Collected data entries
::::::
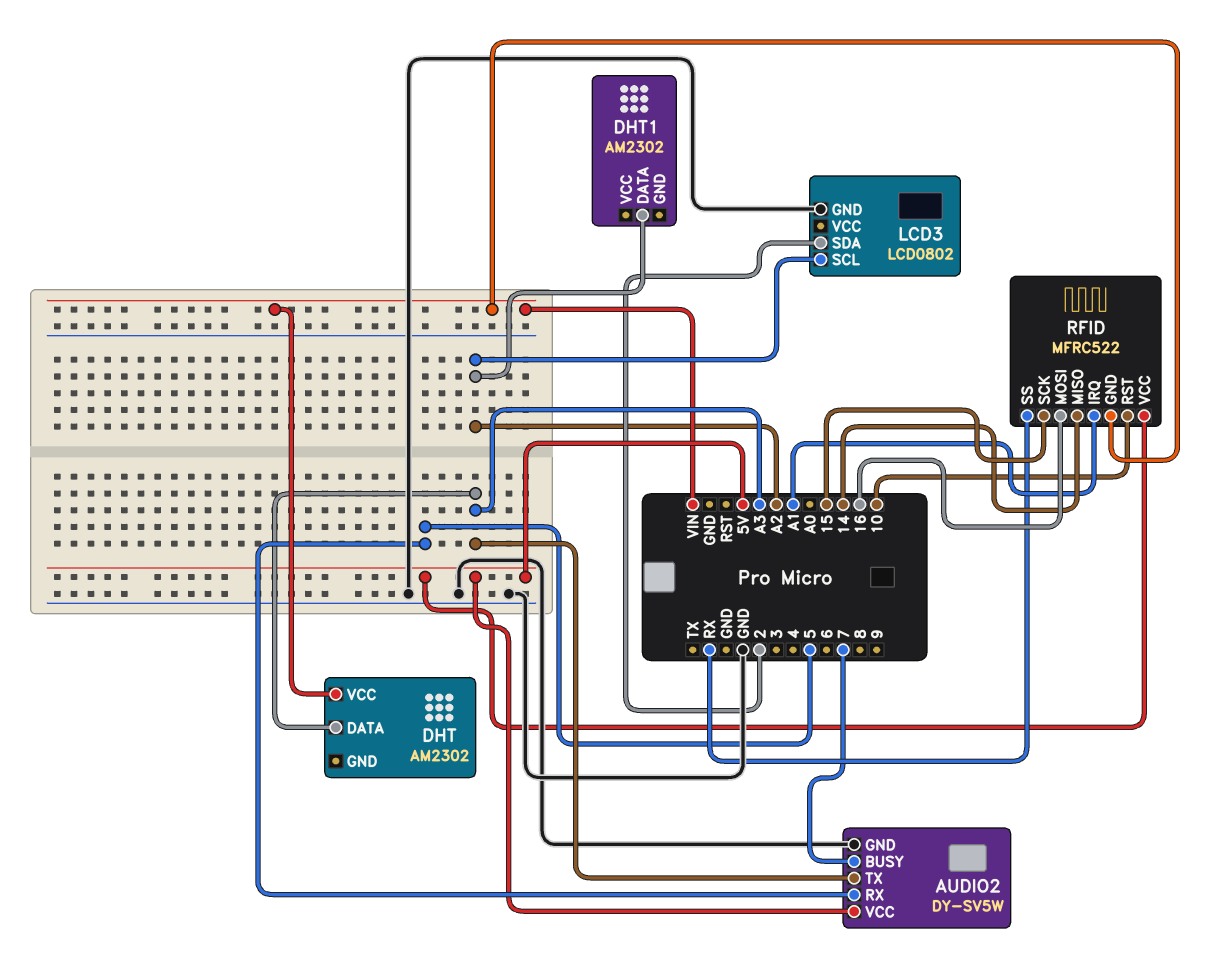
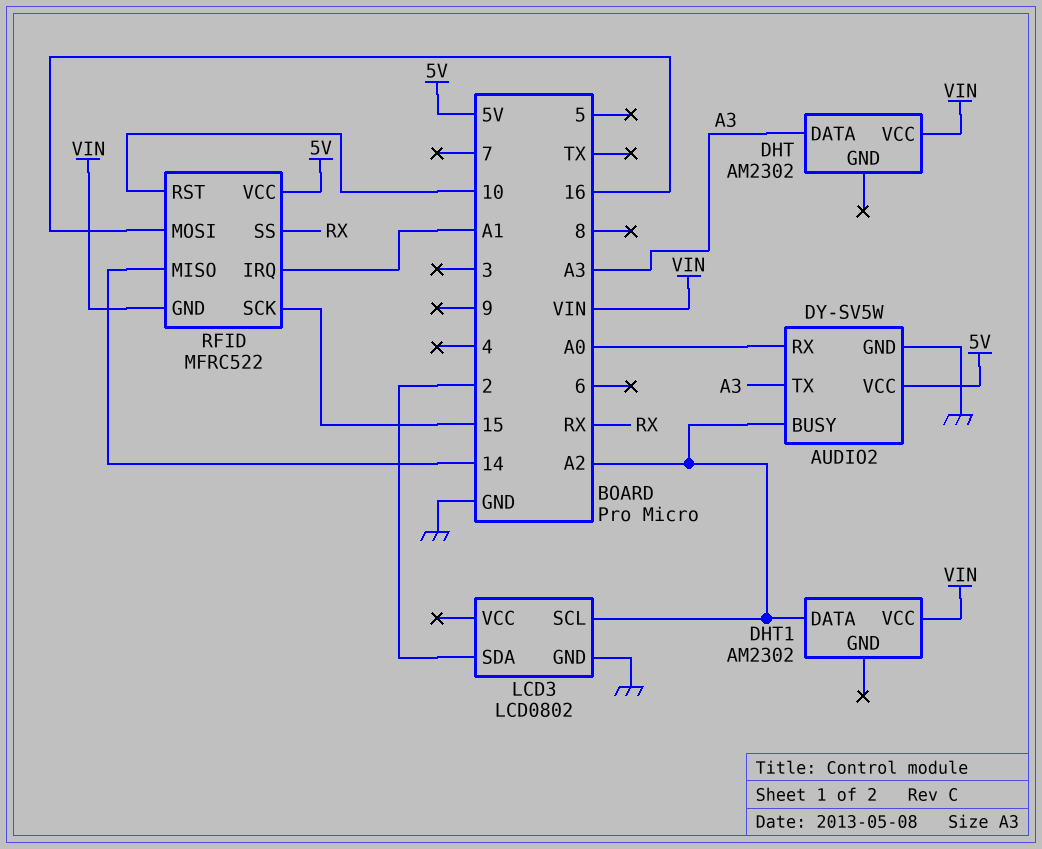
AUDIO2 pin BUSY: 7 -> A2
AUDIO2 pin RX: 5 -> A0
DHT1 pin VCC: none -> VIN

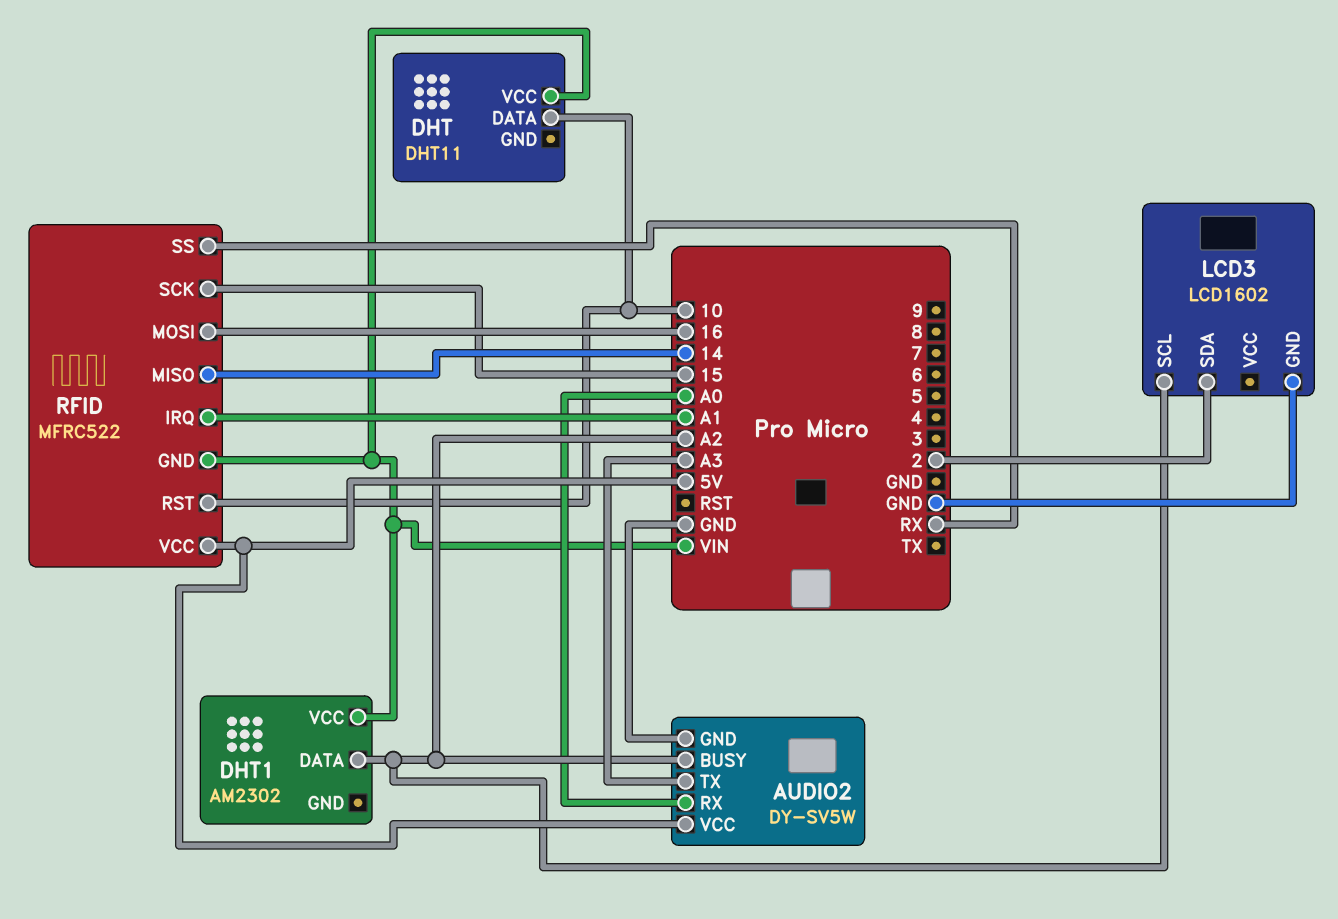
DHT: AM2302 -> DHT11
DHT pin DATA: A3 -> 10
LCD3: LCD0802 -> LCD1602

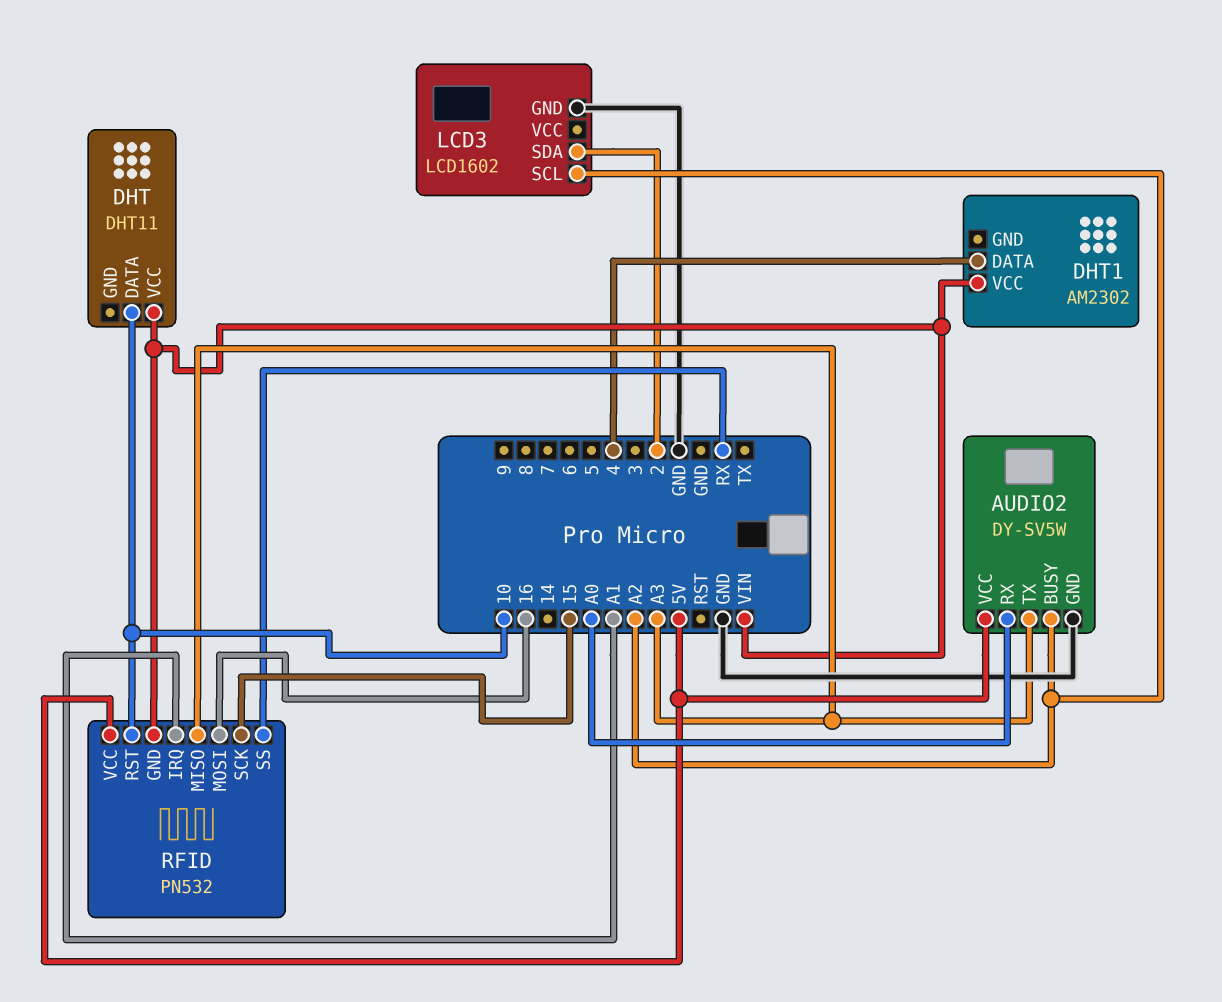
DHT1 pin DATA: A2 -> 4
RFID: MFRC522 -> PN532
RFID pin MISO: 14 -> A3

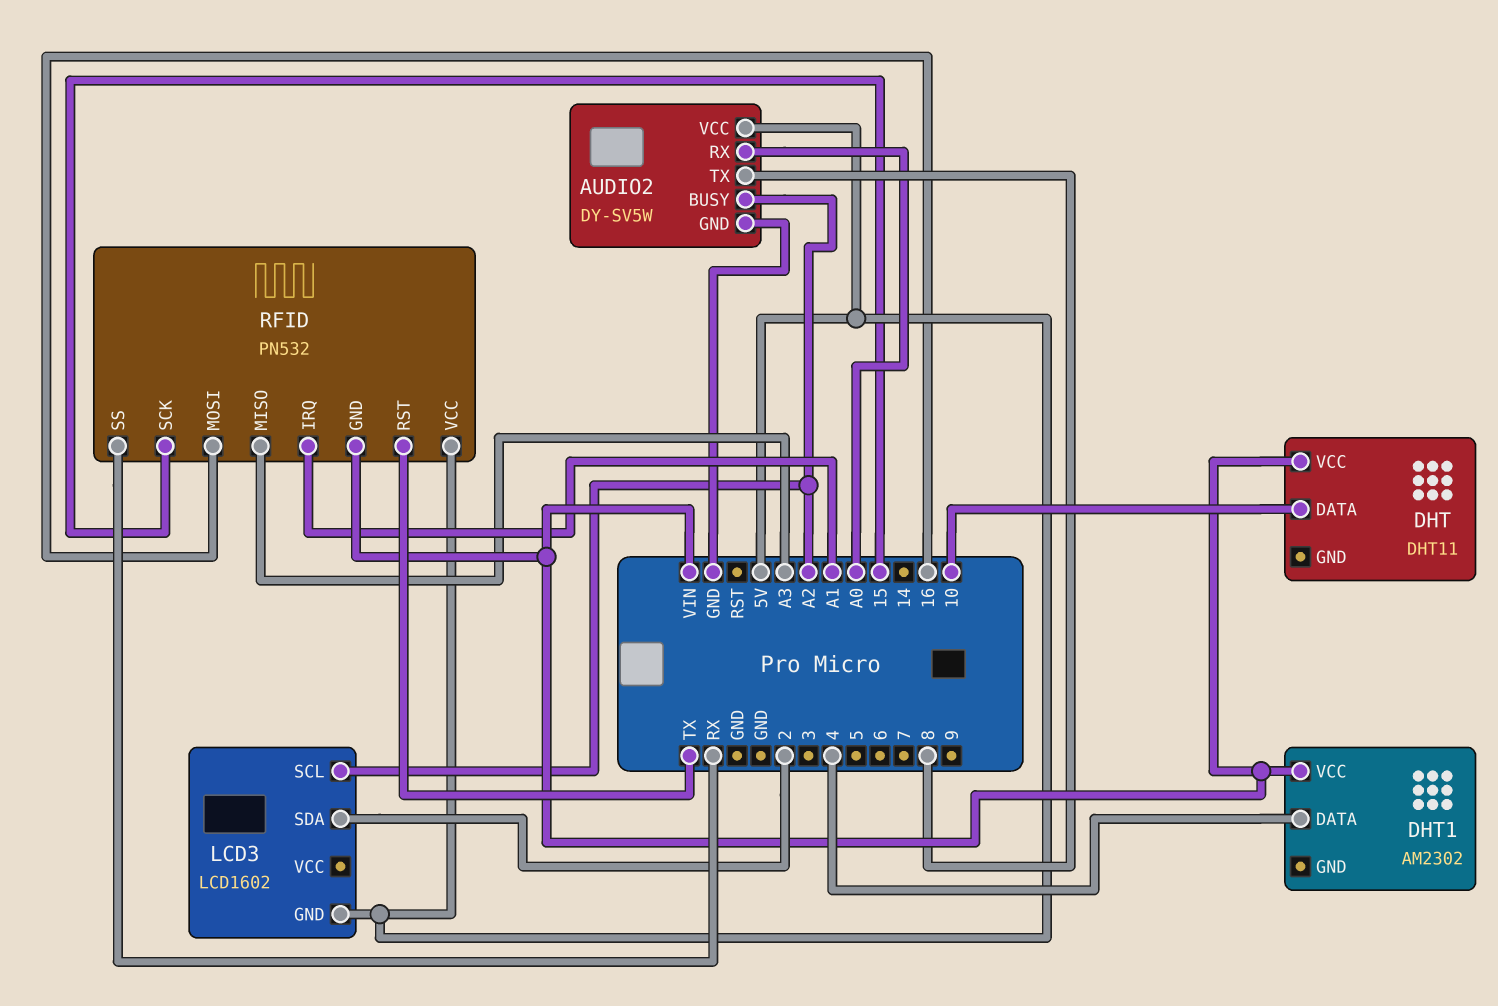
AUDIO2 pin TX: A3 -> 8
LCD3 pin GND: GND -> 5V
RFID pin RST: 10 -> TX

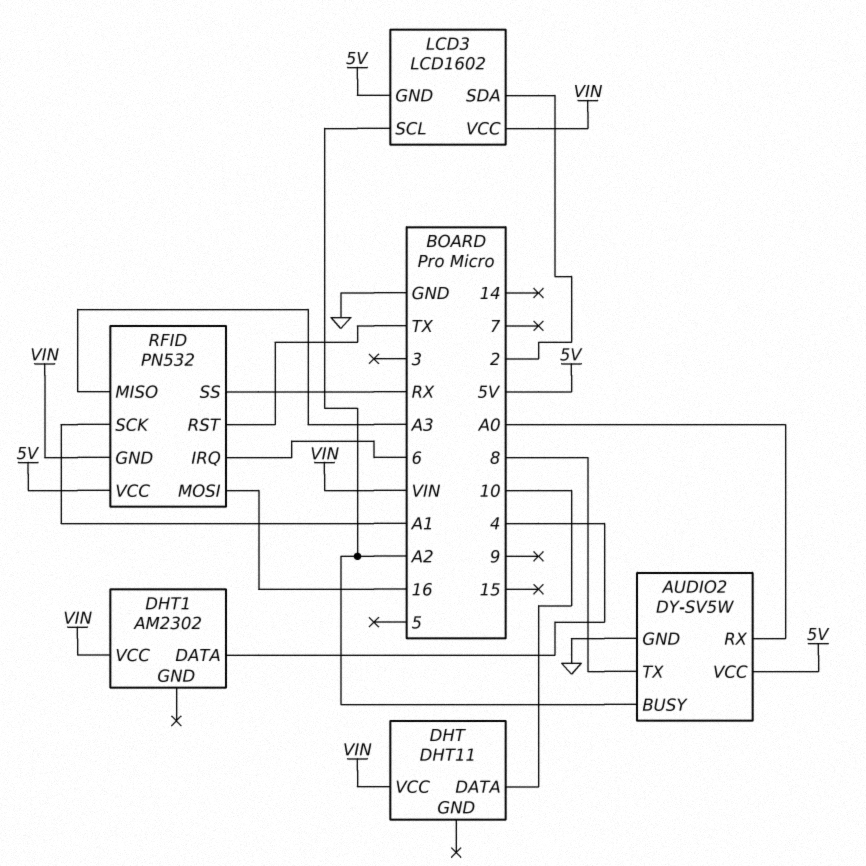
LCD3 pin VCC: none -> VIN
RFID pin IRQ: A1 -> 6
RFID pin SCK: 15 -> A1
::::::
### Task
Count, in the records above, the lines that contain "none", and write only the resulting number.

### Task solution
2